Data listing:
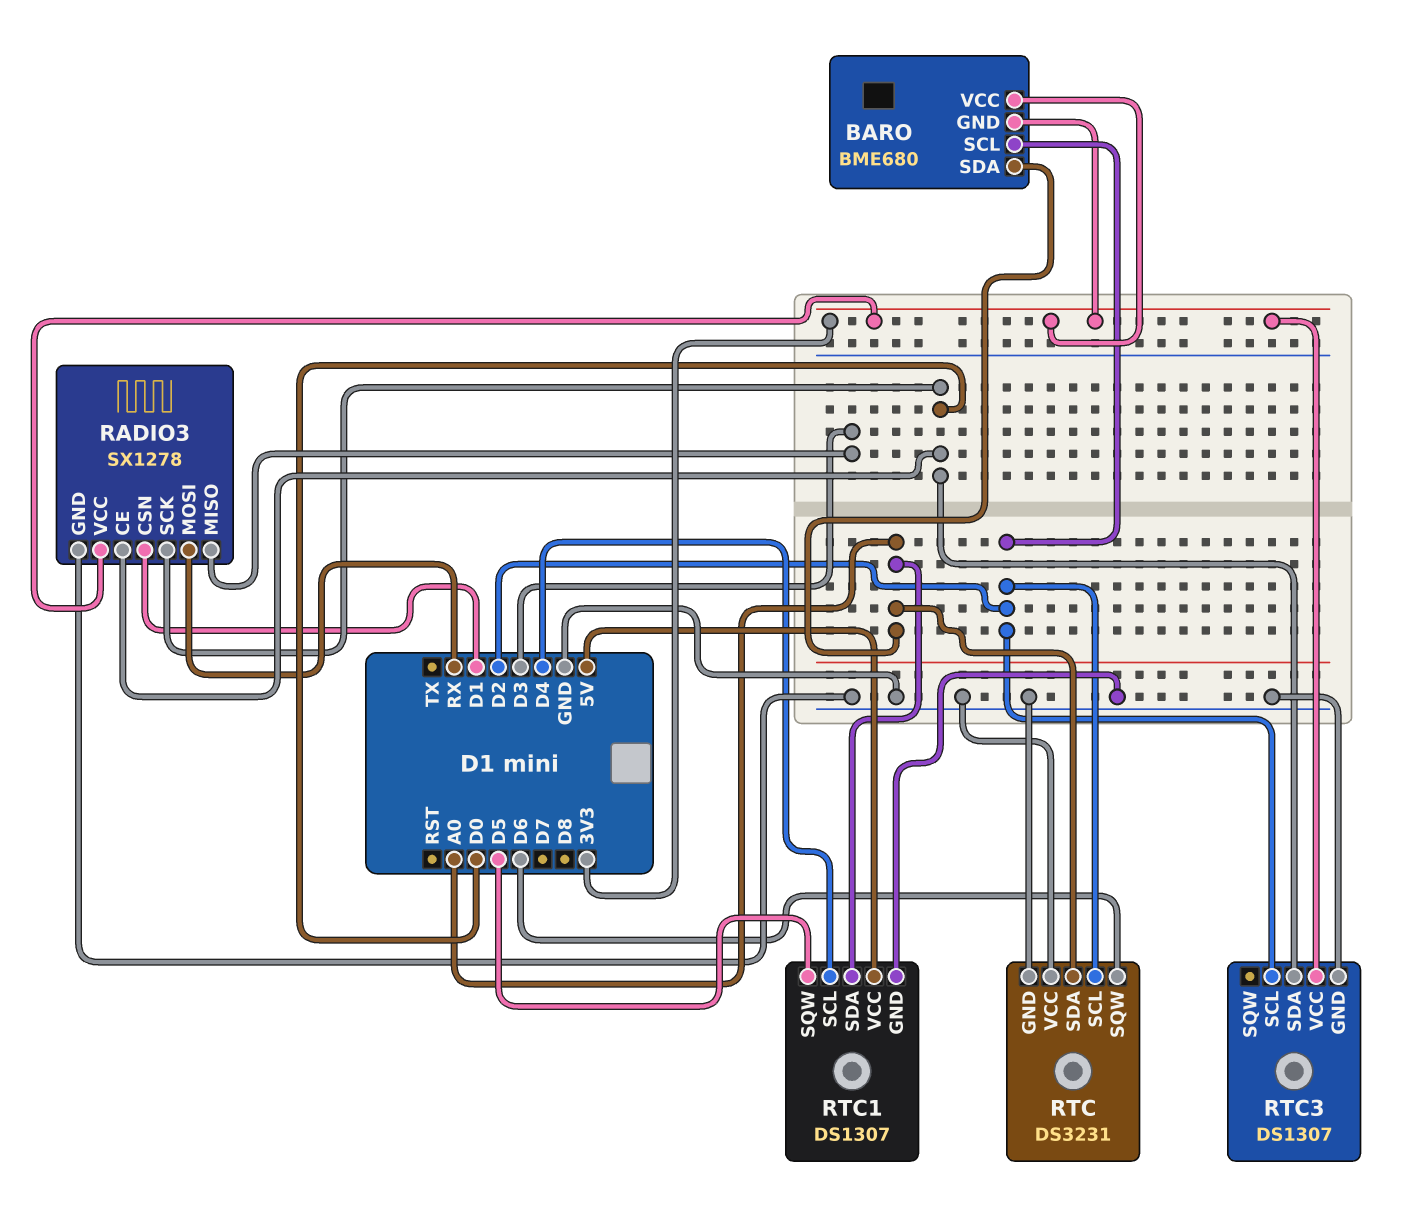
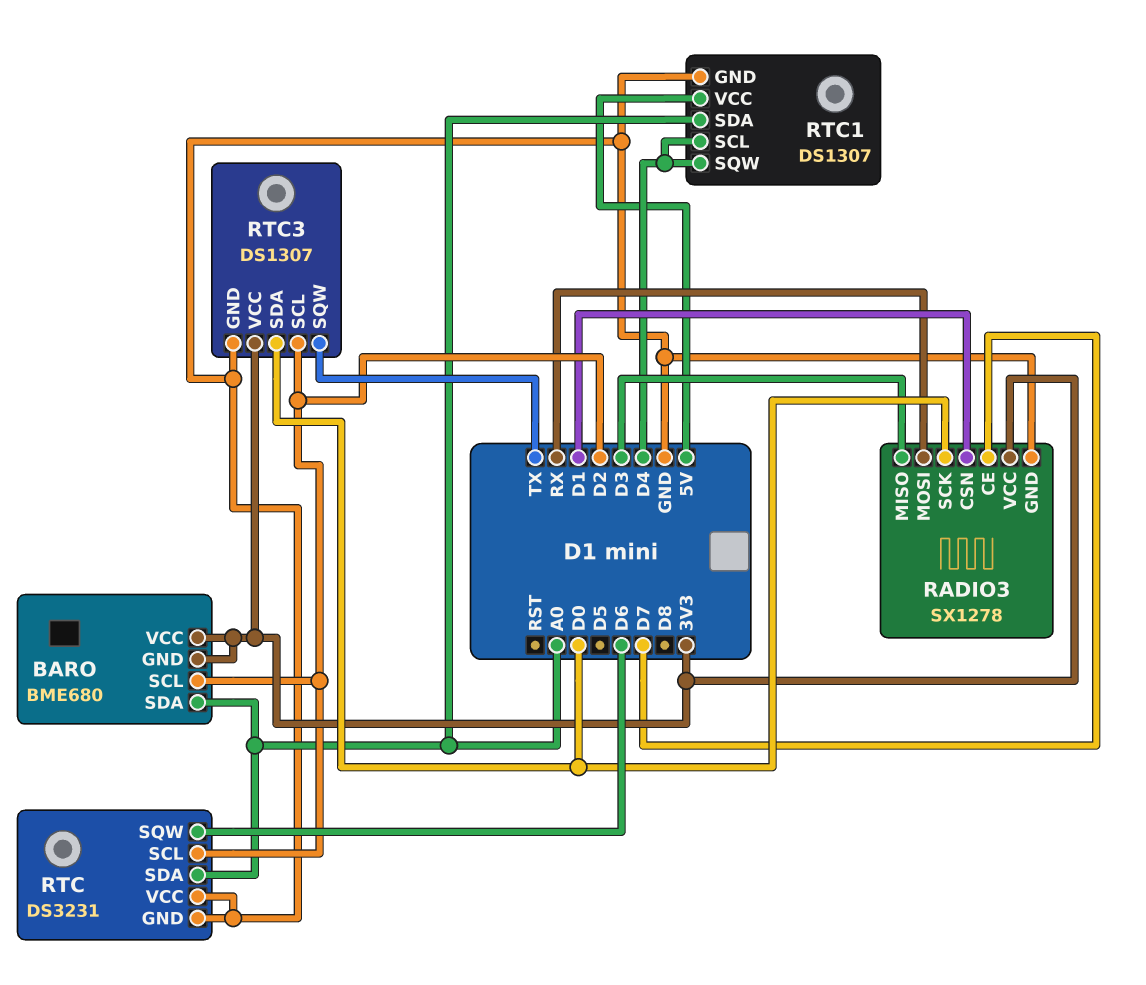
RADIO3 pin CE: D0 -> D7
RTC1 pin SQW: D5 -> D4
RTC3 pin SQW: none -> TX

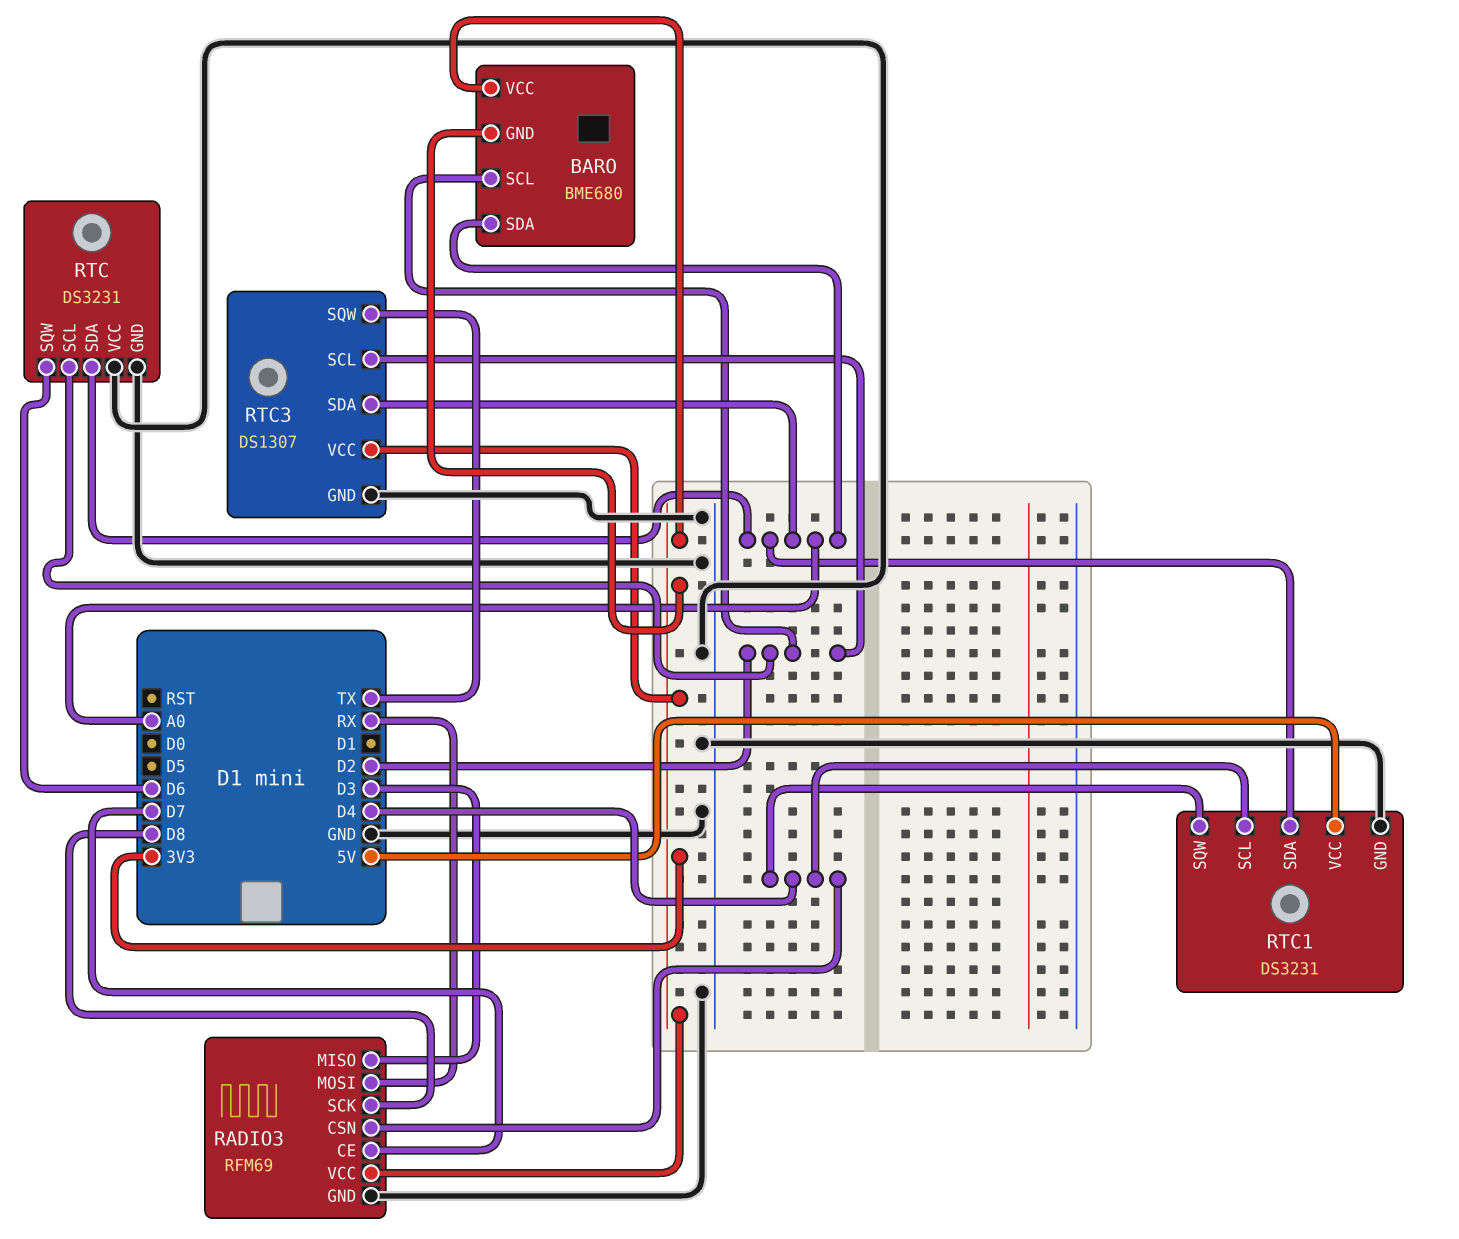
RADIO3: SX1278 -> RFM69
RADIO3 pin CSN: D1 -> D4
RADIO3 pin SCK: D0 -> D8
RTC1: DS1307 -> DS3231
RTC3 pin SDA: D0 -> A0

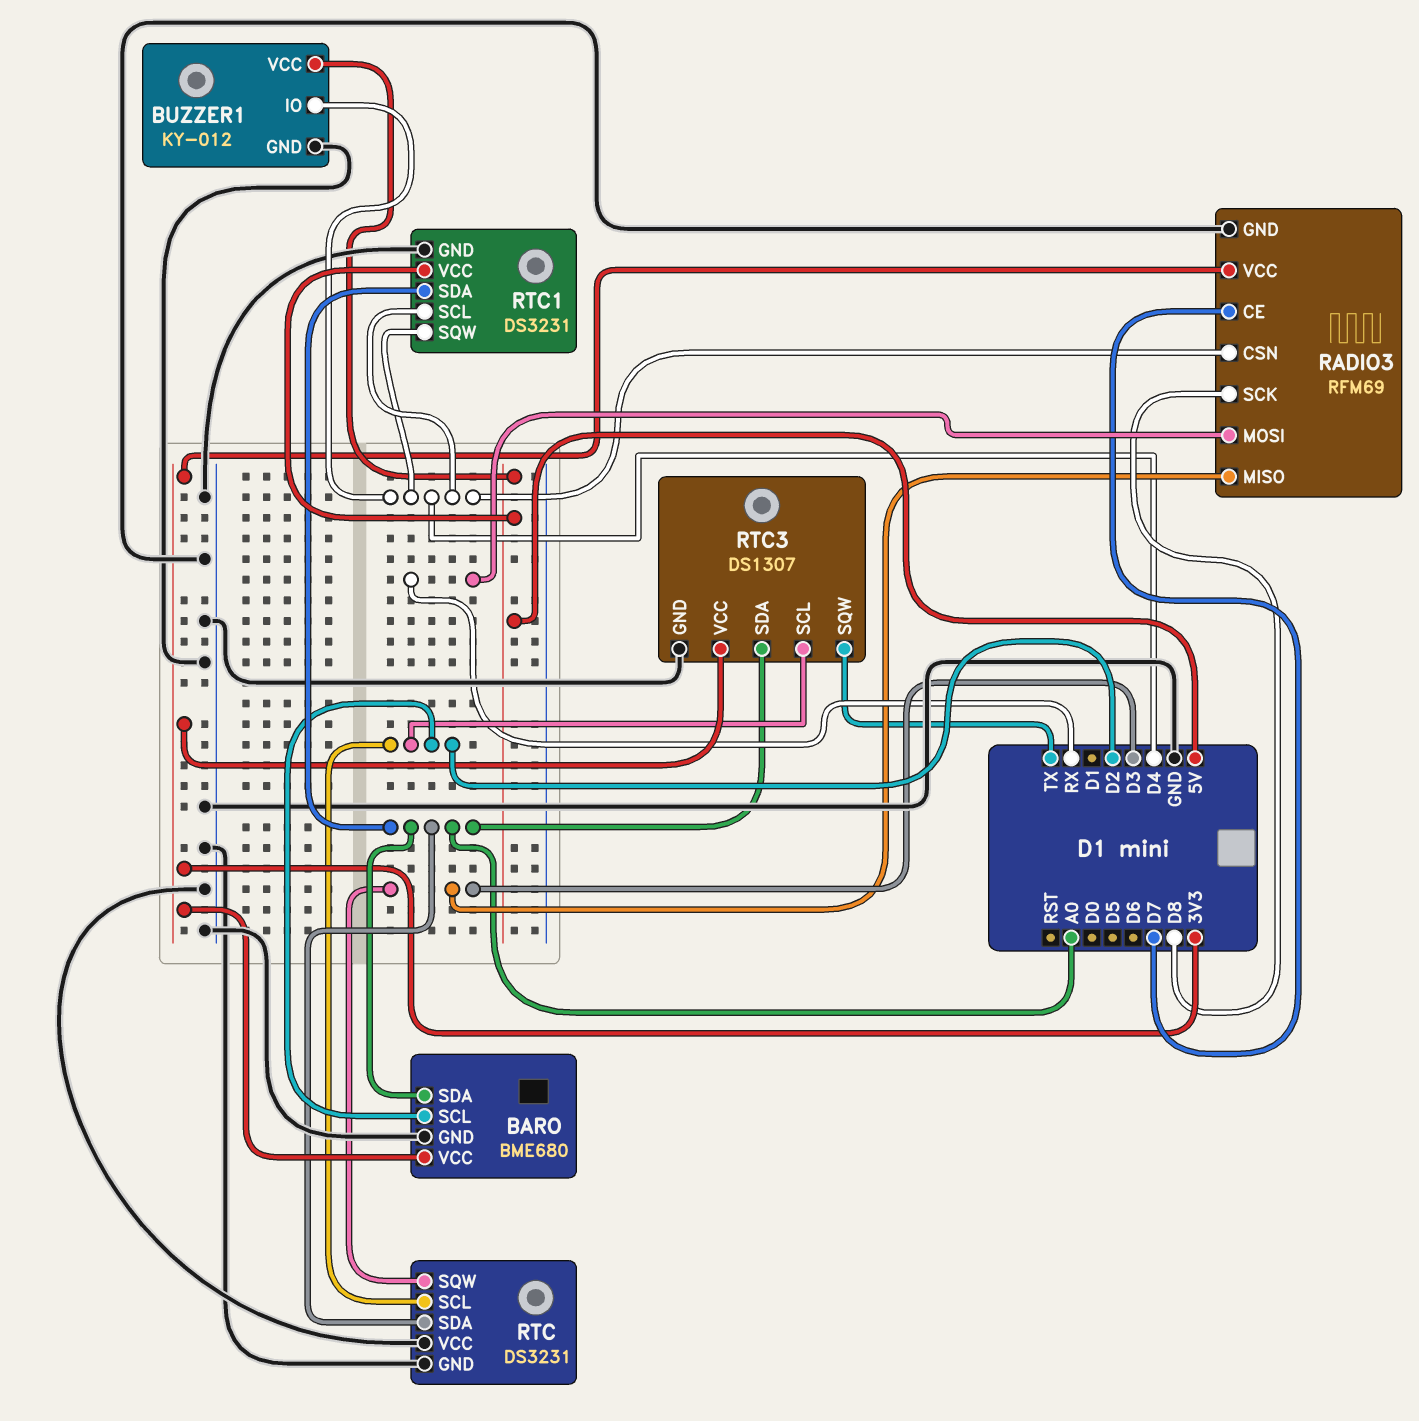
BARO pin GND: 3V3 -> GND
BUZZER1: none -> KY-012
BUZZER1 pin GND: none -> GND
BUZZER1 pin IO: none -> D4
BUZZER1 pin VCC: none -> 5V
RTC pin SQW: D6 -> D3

What you have to do: Transcribe the line that contains "BUZZER1: none -> KY-012" exactly, then each line after it through the end of the material. Nothing else belongs in the output.

Solved exercise:
BUZZER1: none -> KY-012
BUZZER1 pin GND: none -> GND
BUZZER1 pin IO: none -> D4
BUZZER1 pin VCC: none -> 5V
RTC pin SQW: D6 -> D3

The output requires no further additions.